= Task brief =
From the data that follows, print exactly the lines starting at the one containing "R6: 1.5M (VC2, VDD) -> 1.5M (VB2, VDD)" and ending at the one containing "TR2: NPN BC337"; include both of them and nothing more.

= Available data =
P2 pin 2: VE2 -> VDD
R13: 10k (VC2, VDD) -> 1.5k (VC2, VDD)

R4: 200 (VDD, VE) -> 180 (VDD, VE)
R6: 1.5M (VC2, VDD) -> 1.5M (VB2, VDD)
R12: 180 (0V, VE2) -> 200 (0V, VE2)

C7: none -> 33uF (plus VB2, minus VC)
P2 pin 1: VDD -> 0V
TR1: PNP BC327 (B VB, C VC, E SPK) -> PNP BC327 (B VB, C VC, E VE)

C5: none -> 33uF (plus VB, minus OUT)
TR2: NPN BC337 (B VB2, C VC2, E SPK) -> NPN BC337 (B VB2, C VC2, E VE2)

...

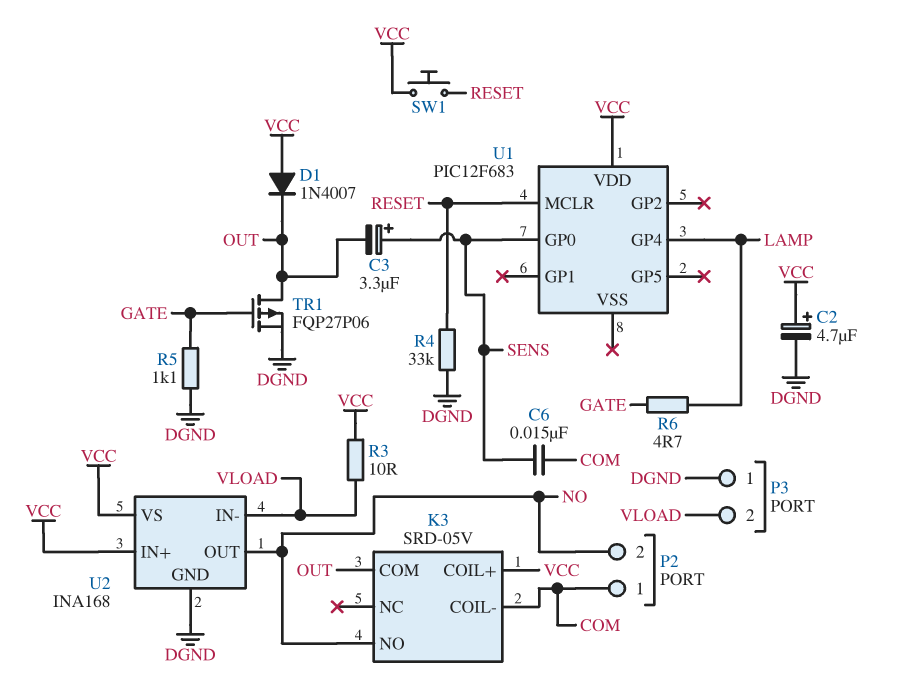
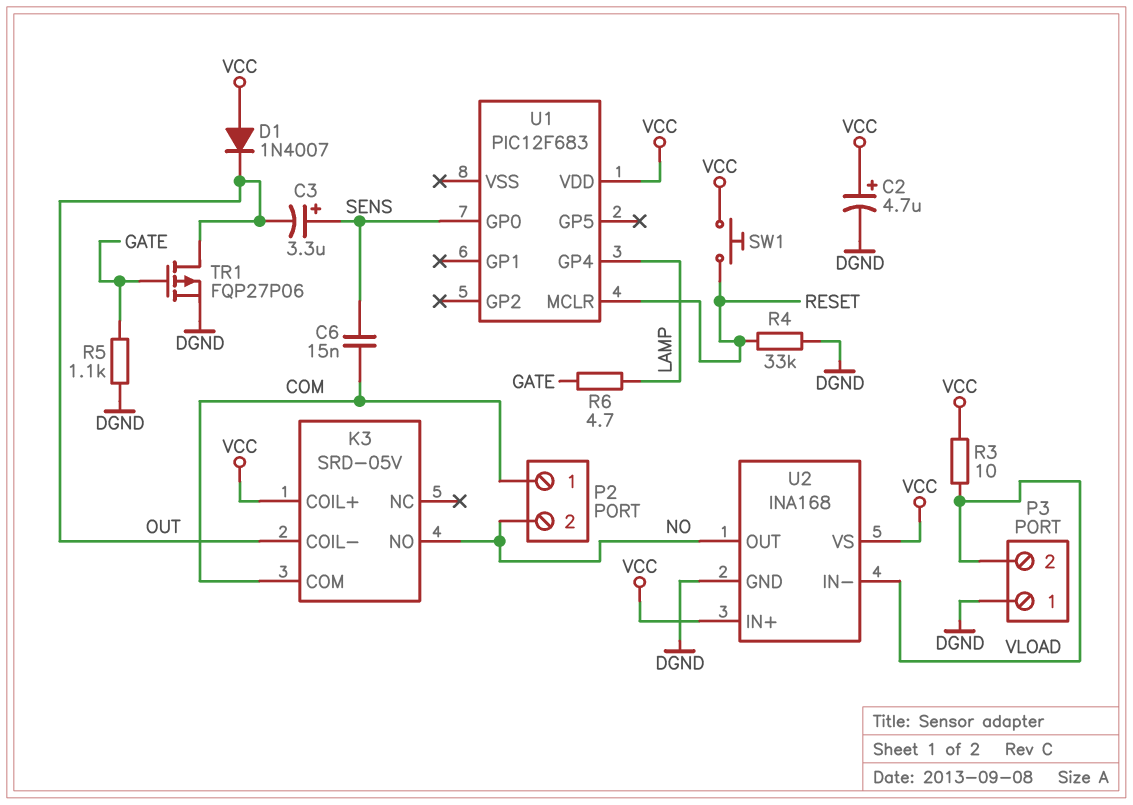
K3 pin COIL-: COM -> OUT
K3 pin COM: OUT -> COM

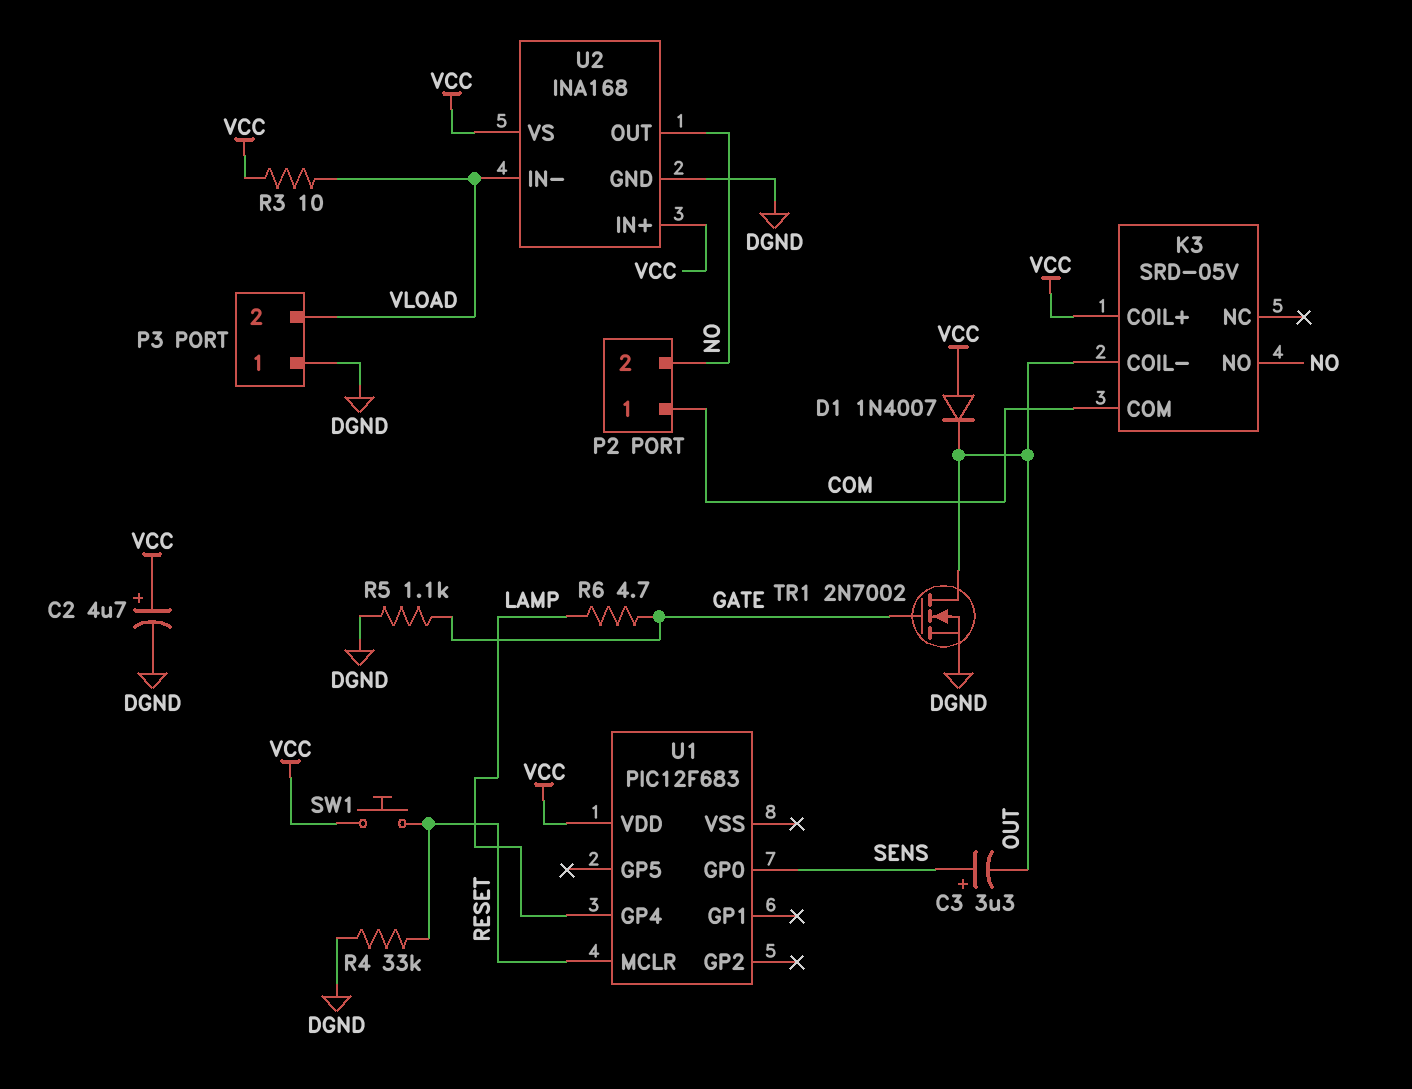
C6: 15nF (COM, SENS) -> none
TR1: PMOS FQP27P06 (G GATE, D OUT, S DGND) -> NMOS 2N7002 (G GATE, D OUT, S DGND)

= Problem solution =
R6: 1.5M (VC2, VDD) -> 1.5M (VB2, VDD)
R12: 180 (0V, VE2) -> 200 (0V, VE2)

C7: none -> 33uF (plus VB2, minus VC)
P2 pin 1: VDD -> 0V
TR1: PNP BC327 (B VB, C VC, E SPK) -> PNP BC327 (B VB, C VC, E VE)

C5: none -> 33uF (plus VB, minus OUT)
TR2: NPN BC337 (B VB2, C VC2, E SPK) -> NPN BC337 (B VB2, C VC2, E VE2)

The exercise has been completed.